[[ Dataset records, beginning ]]
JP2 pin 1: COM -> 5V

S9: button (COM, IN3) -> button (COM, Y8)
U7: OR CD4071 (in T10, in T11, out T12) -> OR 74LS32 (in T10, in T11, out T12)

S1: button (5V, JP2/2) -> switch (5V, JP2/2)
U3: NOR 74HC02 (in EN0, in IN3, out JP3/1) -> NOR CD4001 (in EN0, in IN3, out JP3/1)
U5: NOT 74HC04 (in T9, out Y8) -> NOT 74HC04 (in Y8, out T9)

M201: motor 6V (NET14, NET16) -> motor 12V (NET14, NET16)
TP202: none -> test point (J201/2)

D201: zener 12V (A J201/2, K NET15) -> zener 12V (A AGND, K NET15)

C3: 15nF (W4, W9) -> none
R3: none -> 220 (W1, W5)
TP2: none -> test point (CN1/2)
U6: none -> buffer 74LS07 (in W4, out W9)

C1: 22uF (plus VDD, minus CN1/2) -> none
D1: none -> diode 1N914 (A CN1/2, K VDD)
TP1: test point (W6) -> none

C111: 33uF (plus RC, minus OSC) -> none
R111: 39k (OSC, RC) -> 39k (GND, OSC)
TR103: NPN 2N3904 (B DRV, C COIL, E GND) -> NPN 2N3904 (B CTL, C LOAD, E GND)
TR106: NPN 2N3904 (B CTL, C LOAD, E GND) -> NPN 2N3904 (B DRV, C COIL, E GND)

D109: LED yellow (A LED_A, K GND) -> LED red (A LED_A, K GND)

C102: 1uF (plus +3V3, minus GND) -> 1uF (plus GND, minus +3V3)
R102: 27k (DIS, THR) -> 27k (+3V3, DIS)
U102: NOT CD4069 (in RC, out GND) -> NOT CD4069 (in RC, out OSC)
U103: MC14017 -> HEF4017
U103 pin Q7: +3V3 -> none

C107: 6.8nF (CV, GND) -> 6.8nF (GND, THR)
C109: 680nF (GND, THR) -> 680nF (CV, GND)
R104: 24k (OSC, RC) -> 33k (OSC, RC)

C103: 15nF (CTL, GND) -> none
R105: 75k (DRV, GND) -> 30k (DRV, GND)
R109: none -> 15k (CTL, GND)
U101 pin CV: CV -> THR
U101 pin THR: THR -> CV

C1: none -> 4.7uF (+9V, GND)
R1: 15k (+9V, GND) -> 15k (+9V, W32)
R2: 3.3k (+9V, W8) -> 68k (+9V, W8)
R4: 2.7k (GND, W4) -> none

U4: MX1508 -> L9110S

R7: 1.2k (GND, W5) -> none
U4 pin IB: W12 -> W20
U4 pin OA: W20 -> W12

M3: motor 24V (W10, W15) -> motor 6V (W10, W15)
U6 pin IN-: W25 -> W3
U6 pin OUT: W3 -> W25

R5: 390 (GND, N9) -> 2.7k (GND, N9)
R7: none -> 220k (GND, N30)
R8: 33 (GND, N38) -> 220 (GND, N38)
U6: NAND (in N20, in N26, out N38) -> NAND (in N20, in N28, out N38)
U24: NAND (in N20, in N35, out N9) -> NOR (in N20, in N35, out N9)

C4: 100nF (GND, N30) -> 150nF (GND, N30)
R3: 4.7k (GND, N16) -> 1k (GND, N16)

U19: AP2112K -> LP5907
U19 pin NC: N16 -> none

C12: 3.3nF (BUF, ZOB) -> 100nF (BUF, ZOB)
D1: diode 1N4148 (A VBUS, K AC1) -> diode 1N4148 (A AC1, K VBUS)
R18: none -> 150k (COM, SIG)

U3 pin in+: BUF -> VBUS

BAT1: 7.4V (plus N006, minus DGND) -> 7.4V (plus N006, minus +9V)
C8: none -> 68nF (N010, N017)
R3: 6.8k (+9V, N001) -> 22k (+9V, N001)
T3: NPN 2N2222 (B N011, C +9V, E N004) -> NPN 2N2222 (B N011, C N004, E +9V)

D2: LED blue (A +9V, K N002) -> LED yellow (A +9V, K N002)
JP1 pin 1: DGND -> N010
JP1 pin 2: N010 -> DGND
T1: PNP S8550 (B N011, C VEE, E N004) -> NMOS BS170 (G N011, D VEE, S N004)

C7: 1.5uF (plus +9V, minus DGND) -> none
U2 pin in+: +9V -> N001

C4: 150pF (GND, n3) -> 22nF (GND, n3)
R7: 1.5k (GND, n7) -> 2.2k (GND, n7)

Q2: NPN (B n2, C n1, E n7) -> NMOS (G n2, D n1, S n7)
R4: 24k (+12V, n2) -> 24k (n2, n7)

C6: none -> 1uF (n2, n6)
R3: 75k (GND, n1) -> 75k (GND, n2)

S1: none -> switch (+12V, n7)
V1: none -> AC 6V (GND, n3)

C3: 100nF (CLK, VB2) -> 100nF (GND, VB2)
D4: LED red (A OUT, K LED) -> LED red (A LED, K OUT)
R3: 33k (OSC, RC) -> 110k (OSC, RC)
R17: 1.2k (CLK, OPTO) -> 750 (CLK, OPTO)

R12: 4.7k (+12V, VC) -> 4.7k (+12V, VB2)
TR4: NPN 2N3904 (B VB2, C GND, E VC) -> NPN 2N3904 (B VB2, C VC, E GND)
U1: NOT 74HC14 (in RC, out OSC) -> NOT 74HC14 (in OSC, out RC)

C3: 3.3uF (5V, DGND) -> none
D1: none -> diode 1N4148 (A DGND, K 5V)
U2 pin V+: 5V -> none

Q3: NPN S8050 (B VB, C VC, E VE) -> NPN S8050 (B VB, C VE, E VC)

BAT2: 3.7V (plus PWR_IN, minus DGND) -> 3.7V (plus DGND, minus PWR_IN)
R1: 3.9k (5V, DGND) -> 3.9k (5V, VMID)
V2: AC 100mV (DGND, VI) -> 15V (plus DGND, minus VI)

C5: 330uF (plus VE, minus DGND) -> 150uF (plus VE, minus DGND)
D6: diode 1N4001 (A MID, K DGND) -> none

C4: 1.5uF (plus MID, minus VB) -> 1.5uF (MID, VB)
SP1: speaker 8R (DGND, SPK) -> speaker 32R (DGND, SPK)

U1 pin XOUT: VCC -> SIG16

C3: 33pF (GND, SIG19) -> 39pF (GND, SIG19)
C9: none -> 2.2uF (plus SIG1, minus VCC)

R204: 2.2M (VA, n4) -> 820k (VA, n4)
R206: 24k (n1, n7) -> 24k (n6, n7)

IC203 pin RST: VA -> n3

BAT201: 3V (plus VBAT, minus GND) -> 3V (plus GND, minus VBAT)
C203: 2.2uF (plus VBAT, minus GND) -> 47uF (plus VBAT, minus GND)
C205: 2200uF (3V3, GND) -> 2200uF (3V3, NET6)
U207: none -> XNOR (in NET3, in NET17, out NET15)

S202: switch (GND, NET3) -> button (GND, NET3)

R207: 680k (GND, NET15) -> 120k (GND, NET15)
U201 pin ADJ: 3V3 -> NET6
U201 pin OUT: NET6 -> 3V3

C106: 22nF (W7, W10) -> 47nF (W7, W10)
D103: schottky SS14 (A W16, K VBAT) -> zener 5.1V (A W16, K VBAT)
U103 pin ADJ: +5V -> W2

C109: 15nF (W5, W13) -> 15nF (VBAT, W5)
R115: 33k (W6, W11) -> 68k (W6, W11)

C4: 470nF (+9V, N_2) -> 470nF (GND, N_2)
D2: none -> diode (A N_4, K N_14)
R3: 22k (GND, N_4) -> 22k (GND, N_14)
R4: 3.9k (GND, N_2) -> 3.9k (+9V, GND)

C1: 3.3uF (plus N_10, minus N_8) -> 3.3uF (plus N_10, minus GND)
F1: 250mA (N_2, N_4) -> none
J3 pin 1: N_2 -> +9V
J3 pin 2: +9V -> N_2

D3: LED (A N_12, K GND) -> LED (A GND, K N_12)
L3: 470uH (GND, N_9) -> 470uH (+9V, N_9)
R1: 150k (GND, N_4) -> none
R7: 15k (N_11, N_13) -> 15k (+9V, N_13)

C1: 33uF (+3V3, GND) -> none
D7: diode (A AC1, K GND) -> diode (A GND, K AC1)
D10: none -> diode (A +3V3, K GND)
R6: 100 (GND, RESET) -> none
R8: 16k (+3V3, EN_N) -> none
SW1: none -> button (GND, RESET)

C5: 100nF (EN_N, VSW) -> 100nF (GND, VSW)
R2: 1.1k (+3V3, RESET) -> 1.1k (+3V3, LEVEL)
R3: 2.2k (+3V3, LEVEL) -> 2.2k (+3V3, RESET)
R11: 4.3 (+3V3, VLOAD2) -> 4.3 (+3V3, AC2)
[[ Dataset records, end ]]
Problem details: From the line that contains "C5: 100nF (EN_N, VSW) -> 100nF (GND, VSW)" to the last line of the data, write out each line exactly and add nothing.

Output for this exercise:
C5: 100nF (EN_N, VSW) -> 100nF (GND, VSW)
R2: 1.1k (+3V3, RESET) -> 1.1k (+3V3, LEVEL)
R3: 2.2k (+3V3, LEVEL) -> 2.2k (+3V3, RESET)
R11: 4.3 (+3V3, VLOAD2) -> 4.3 (+3V3, AC2)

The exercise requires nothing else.